Problem requirements: The listing below should be written out word for word, with its pictures removed.

Information shown:
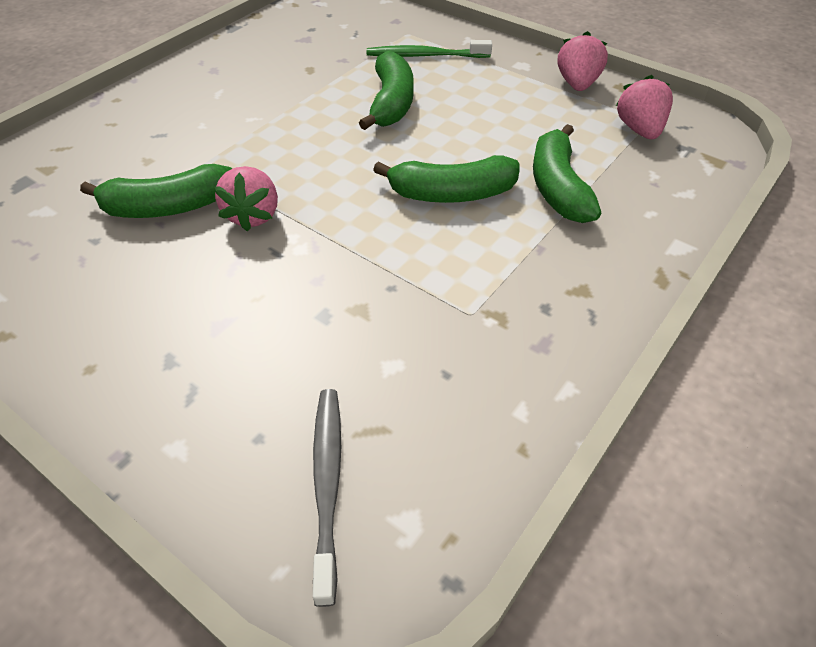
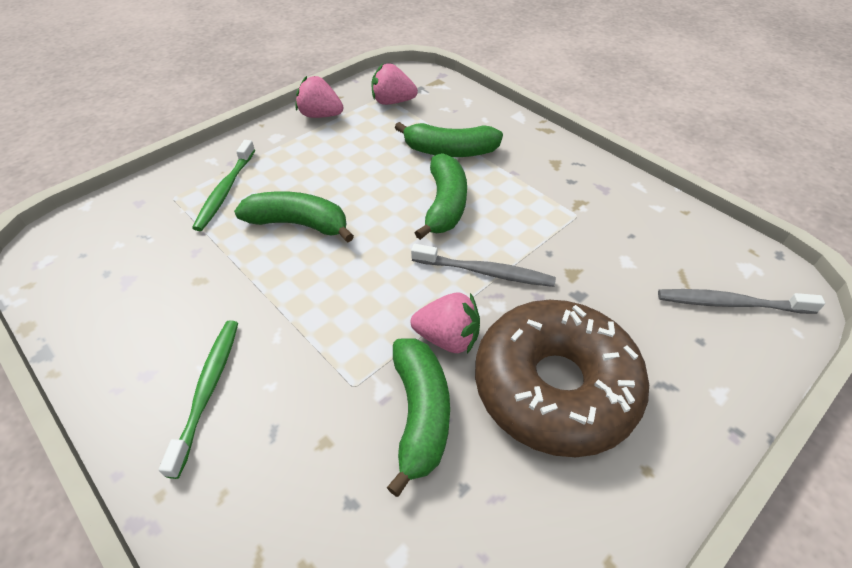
camera: 80 degrees left, 0 degrees up
none -> green toothbrush [159,320,238,479]
none -> grey toothbrush [411,244,556,287]
none -> brown donut [475,300,649,457]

Written solution:
camera: 80 degrees left, 0 degrees up
none -> green toothbrush [159,320,238,479]
none -> grey toothbrush [411,244,556,287]
none -> brown donut [475,300,649,457]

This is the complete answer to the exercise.